(Beginning of Information provided)

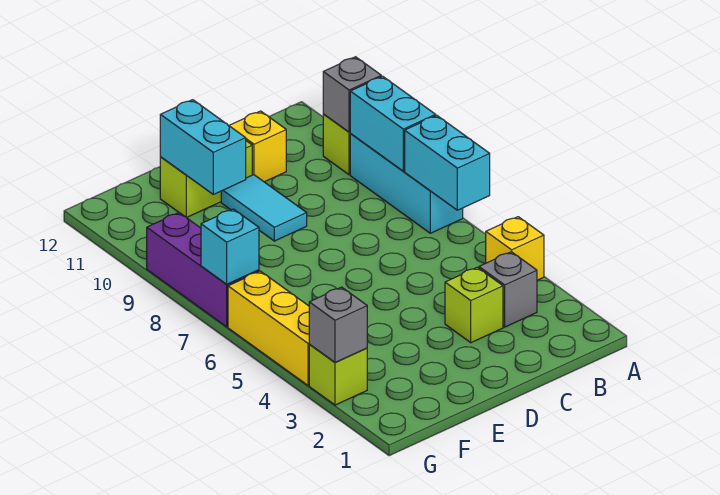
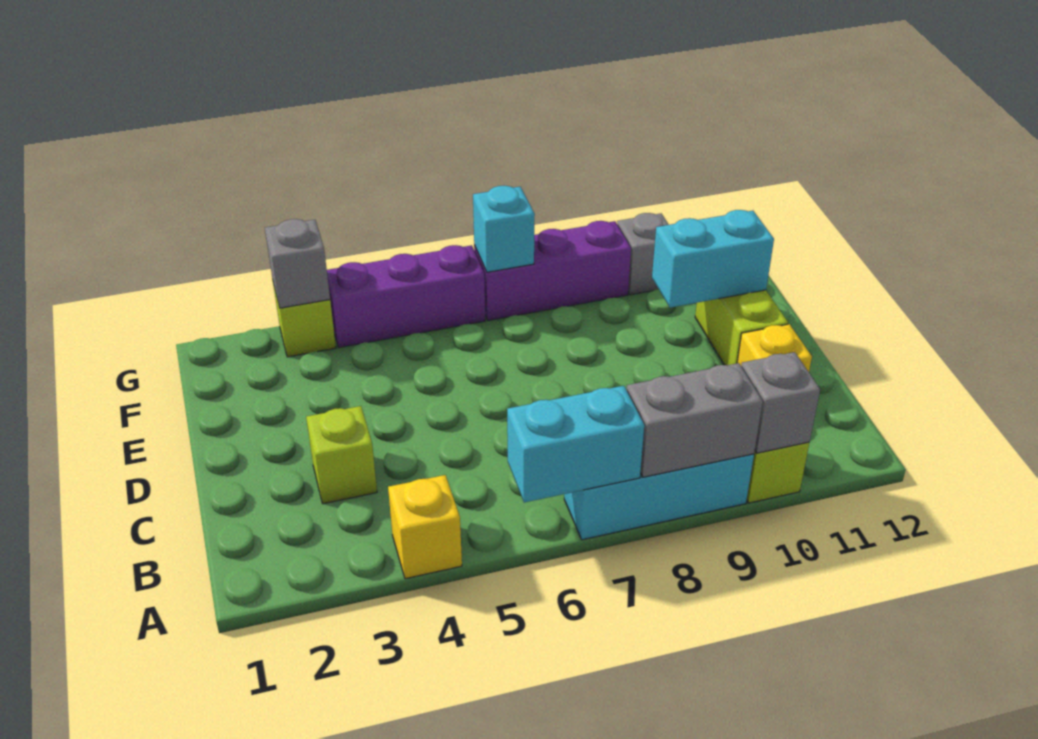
cyan brick A8:A9 level 2 -> grey brick A8:A9 level 2
grey brick B3 level 1 -> grey brick G10 level 1
cyan tile D9:D10 level 1 -> none
yellow brick G4:G6 level 1 -> purple brick G4:G6 level 1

(End of Information provided)

A line belongs in the answer if it contains the word "brick"; copy every such line from the data above.

» Finished task:
cyan brick A8:A9 level 2 -> grey brick A8:A9 level 2
grey brick B3 level 1 -> grey brick G10 level 1
yellow brick G4:G6 level 1 -> purple brick G4:G6 level 1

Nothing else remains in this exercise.